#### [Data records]
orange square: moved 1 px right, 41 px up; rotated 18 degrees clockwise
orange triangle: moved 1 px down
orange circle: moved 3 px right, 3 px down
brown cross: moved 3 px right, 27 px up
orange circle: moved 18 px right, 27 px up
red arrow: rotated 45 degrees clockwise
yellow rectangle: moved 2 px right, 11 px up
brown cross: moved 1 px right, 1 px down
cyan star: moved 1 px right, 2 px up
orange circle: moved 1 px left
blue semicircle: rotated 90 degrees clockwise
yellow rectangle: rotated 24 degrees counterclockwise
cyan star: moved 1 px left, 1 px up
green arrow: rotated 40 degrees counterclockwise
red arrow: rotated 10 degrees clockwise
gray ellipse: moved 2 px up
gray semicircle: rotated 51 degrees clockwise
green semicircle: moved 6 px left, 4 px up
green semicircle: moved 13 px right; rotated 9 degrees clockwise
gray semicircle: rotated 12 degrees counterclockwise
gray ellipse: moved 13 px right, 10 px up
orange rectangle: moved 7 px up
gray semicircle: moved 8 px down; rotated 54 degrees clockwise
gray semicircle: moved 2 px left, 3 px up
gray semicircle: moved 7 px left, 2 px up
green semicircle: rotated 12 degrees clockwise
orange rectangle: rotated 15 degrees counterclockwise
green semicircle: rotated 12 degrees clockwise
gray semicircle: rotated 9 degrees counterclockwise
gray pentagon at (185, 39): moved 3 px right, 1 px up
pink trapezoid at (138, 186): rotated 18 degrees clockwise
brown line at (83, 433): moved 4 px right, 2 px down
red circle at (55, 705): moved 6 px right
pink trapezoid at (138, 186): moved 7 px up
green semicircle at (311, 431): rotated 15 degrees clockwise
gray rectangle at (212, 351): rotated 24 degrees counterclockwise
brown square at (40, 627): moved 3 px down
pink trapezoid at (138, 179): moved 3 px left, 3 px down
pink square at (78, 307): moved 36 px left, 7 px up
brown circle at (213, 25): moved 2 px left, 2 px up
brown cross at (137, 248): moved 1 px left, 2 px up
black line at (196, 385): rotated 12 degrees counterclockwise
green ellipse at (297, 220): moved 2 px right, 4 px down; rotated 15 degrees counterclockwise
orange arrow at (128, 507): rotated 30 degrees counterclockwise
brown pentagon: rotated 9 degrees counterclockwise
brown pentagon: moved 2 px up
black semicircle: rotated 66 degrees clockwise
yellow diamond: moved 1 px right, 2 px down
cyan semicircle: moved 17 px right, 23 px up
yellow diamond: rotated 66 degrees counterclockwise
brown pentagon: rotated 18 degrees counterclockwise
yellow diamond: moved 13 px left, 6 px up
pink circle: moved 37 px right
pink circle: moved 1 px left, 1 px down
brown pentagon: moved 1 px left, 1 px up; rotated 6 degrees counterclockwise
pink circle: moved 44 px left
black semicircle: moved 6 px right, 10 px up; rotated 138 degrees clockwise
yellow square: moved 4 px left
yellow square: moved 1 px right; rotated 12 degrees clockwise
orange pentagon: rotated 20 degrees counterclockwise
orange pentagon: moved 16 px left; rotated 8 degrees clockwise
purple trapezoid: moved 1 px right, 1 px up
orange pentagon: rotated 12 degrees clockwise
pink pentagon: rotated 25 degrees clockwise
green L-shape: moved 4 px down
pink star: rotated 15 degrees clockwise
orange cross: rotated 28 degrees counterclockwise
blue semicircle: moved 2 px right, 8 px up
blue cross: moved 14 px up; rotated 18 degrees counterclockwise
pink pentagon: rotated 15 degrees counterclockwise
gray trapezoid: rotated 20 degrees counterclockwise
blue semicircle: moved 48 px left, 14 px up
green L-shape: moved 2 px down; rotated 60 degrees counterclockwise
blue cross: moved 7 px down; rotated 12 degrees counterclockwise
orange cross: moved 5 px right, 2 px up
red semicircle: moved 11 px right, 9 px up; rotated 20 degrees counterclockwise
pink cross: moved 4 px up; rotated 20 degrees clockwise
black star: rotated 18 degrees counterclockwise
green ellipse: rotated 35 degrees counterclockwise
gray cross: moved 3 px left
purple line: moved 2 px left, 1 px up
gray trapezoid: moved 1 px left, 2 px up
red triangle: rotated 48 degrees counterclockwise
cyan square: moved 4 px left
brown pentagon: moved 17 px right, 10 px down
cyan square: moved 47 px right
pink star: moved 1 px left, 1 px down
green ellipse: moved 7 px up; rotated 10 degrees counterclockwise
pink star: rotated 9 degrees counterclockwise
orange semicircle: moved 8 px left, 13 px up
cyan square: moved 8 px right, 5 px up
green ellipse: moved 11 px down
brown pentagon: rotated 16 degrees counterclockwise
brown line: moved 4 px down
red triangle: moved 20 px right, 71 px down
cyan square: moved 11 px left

#### [OBJECTIVE]
Please copy out, word for word, the lines of the records starting at the very first line and ending at the line that contains "brown cross: moved 1 px right, 1 px down", including both.

#### [IN RESPONSE]
orange square: moved 1 px right, 41 px up; rotated 18 degrees clockwise
orange triangle: moved 1 px down
orange circle: moved 3 px right, 3 px down
brown cross: moved 3 px right, 27 px up
orange circle: moved 18 px right, 27 px up
red arrow: rotated 45 degrees clockwise
yellow rectangle: moved 2 px right, 11 px up
brown cross: moved 1 px right, 1 px down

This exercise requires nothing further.